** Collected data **
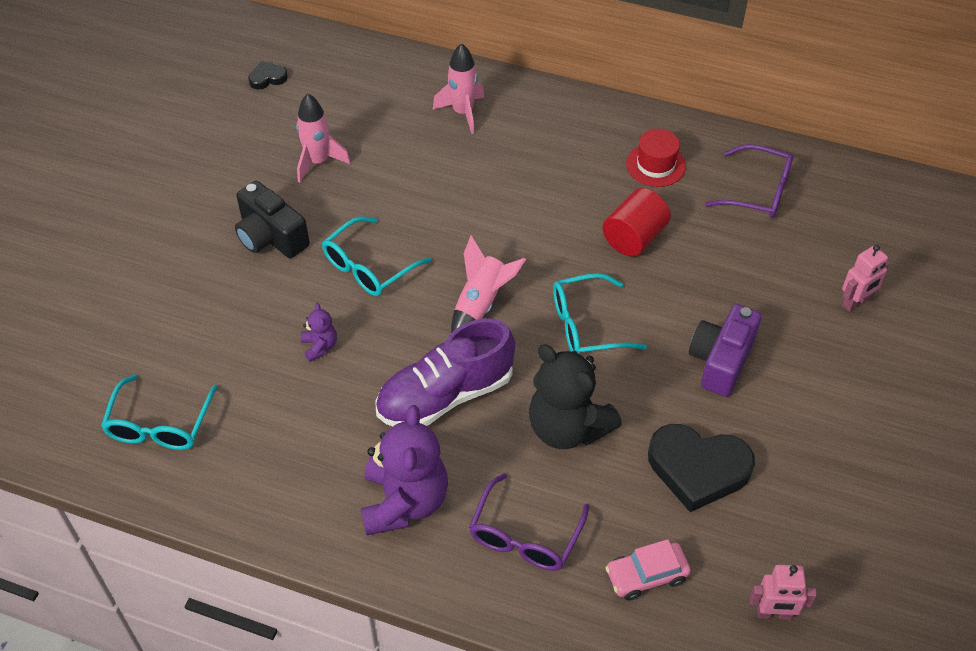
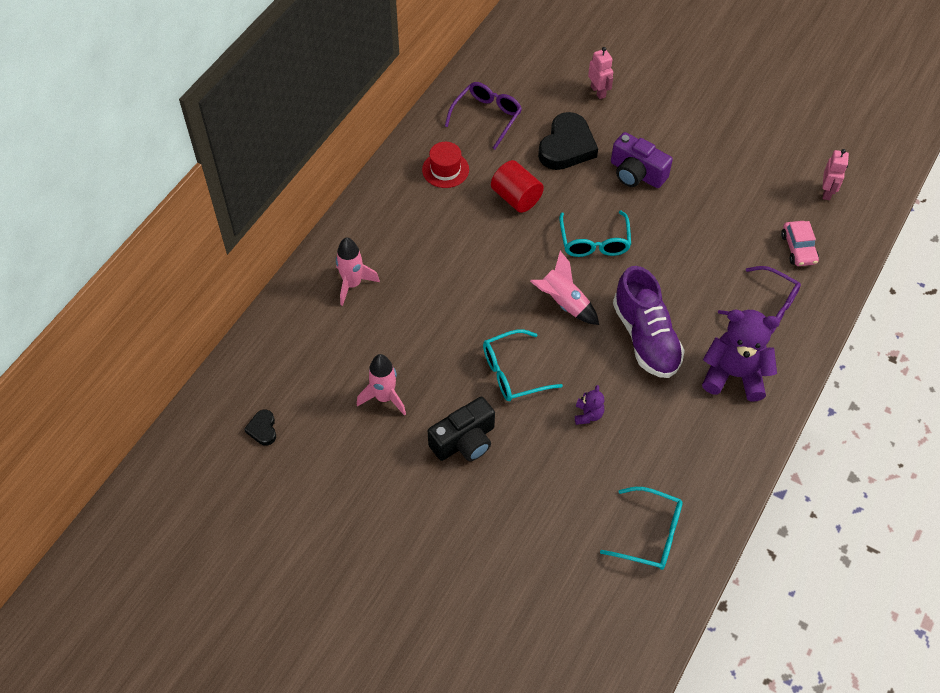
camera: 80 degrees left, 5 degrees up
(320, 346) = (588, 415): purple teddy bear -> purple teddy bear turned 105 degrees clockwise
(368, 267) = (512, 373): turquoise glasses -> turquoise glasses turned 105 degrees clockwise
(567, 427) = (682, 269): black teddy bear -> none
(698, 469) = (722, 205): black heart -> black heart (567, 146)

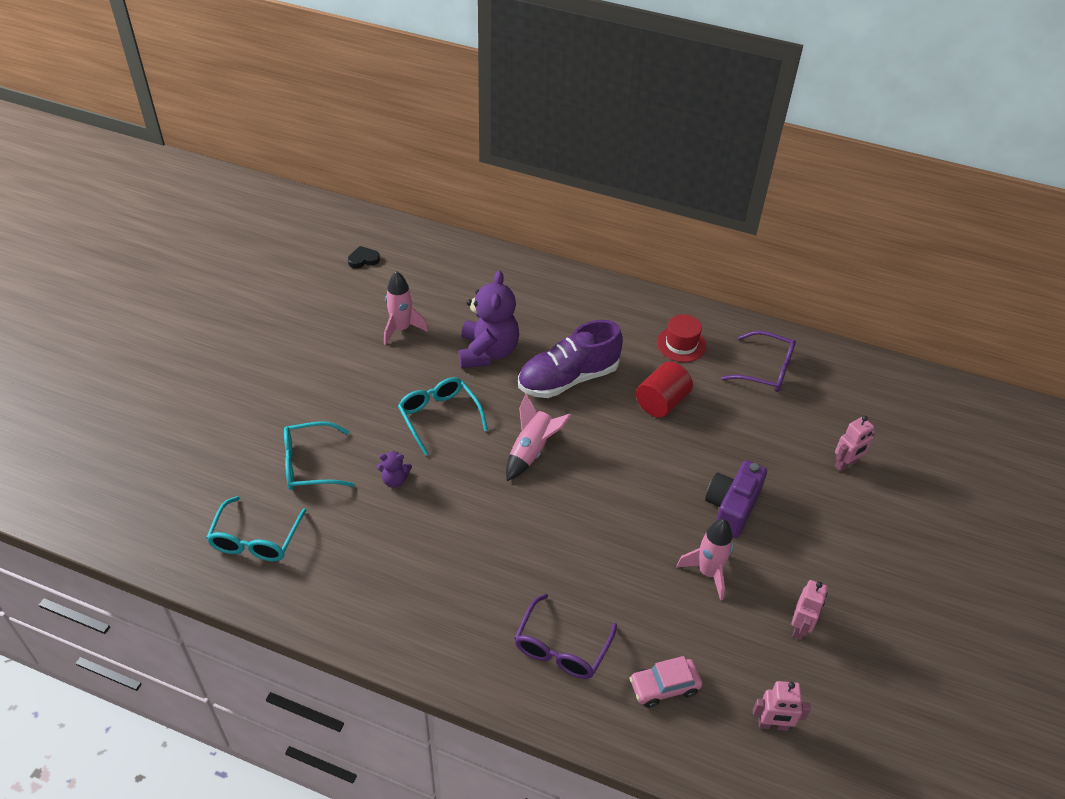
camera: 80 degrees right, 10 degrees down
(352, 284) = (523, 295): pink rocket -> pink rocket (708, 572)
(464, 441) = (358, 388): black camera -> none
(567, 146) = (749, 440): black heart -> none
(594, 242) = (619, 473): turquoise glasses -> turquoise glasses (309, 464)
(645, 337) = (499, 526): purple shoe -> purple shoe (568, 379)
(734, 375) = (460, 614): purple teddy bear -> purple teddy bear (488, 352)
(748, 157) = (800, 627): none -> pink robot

** What the task asks **
Go through the entries and return each line where the word "degrees" occurs.

** Result for this task **
camera: 80 degrees left, 5 degrees up
(320, 346) = (588, 415): purple teddy bear -> purple teddy bear turned 105 degrees clockwise
(368, 267) = (512, 373): turquoise glasses -> turquoise glasses turned 105 degrees clockwise
camera: 80 degrees right, 10 degrees down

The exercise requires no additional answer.